## Exercise brief
Count the lines in the records below that contain the word "teapot", and give that figure alone.

◇ ◇ ◇ ◇ ◇ ◇ ◇

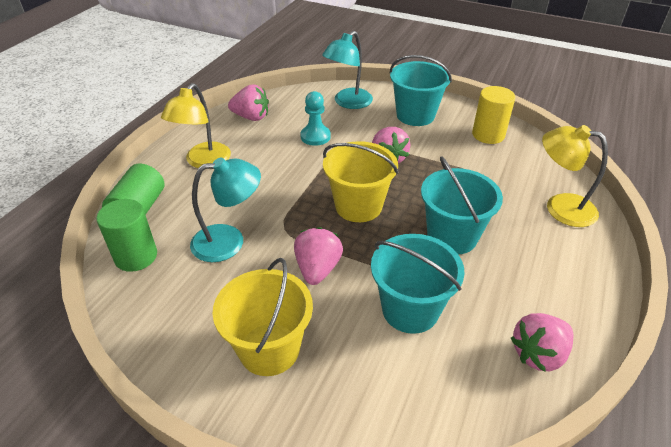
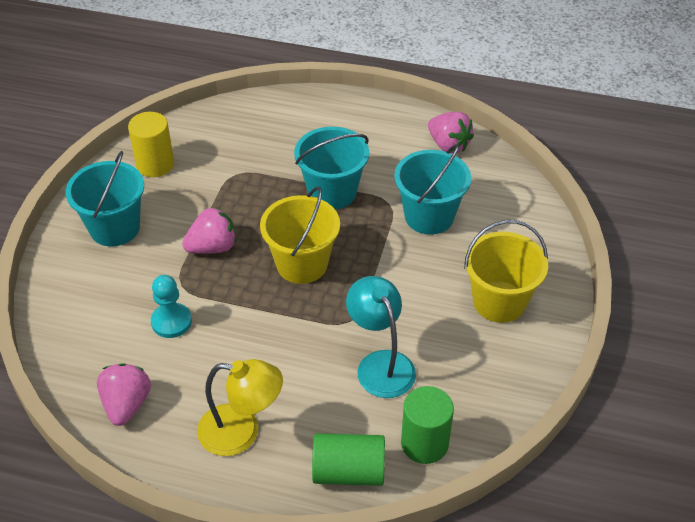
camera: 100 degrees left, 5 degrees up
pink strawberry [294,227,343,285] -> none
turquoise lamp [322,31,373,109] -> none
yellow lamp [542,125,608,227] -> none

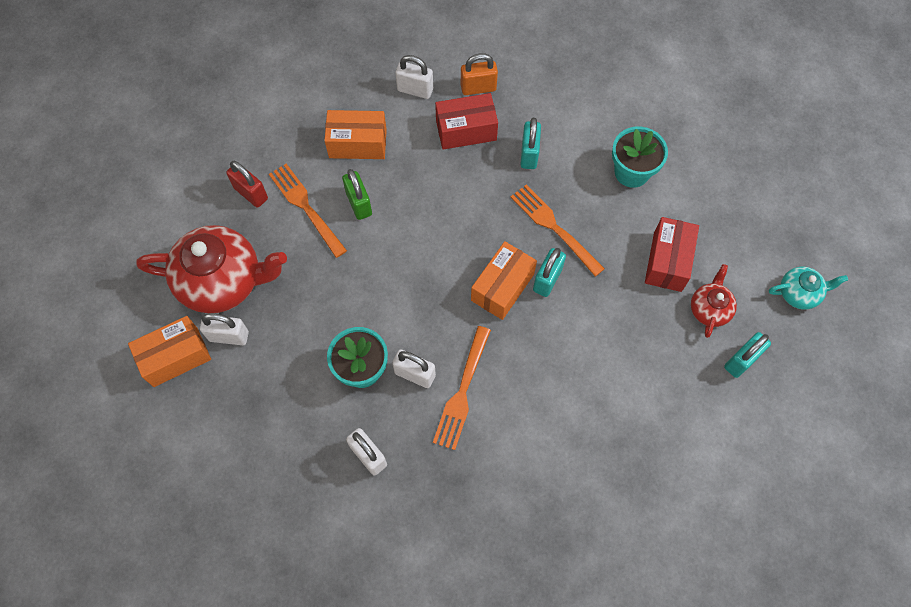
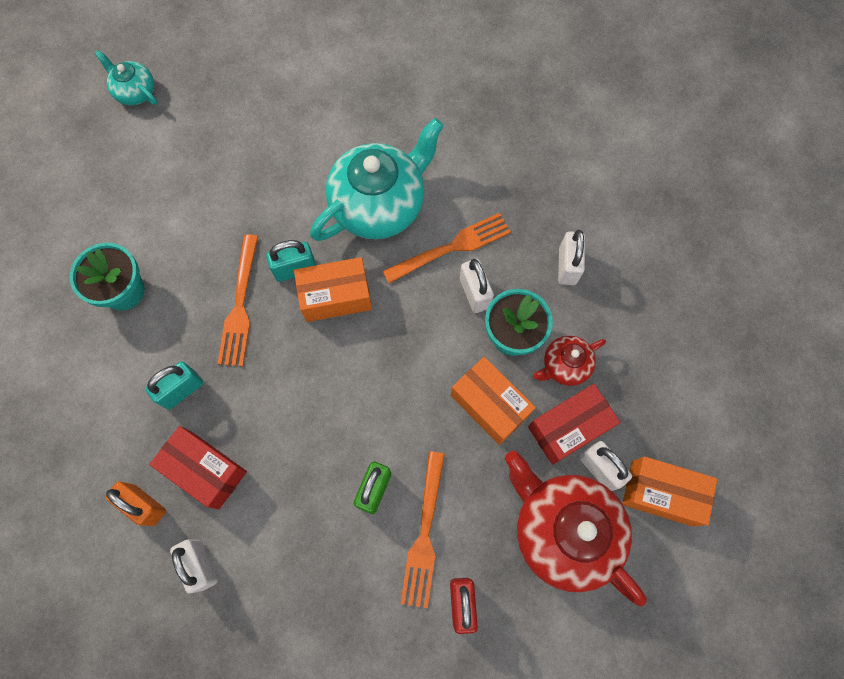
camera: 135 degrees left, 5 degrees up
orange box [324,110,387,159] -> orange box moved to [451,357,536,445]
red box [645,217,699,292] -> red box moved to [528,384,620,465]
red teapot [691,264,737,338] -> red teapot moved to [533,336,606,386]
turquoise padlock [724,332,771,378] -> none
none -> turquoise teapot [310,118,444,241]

◇ ◇ ◇ ◇ ◇ ◇ ◇

## Written answer
2